--- Begin EXTRACTED INFORMATION ---
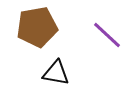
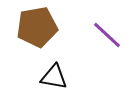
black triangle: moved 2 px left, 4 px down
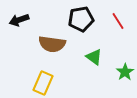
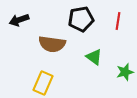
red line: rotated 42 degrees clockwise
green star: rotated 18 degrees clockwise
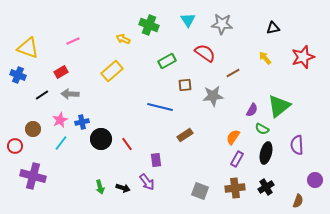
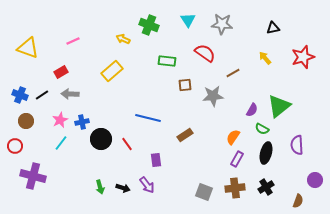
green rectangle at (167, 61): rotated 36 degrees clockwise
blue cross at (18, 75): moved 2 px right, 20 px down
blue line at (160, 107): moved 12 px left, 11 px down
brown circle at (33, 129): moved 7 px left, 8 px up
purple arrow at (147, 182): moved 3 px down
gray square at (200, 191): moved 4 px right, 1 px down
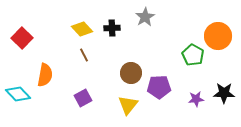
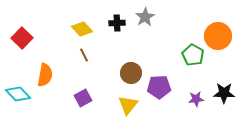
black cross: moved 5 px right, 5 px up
--- End EXTRACTED INFORMATION ---
DIRECTIONS —
Please update the records above by replacing "clockwise" with "counterclockwise" wherever it occurs, keeping everything else the same and leaving out the picture lines.

TASK OUTPUT —
black triangle: moved 2 px left, 4 px down
red line: rotated 42 degrees counterclockwise
green star: rotated 18 degrees counterclockwise
green rectangle at (167, 61): rotated 36 degrees counterclockwise
blue cross at (18, 75): moved 2 px right, 20 px down
blue line at (160, 107): moved 12 px left, 11 px down
brown circle at (33, 129): moved 7 px left, 8 px up
purple arrow at (147, 182): moved 3 px down
gray square at (200, 191): moved 4 px right, 1 px down
black cross: moved 5 px right, 5 px up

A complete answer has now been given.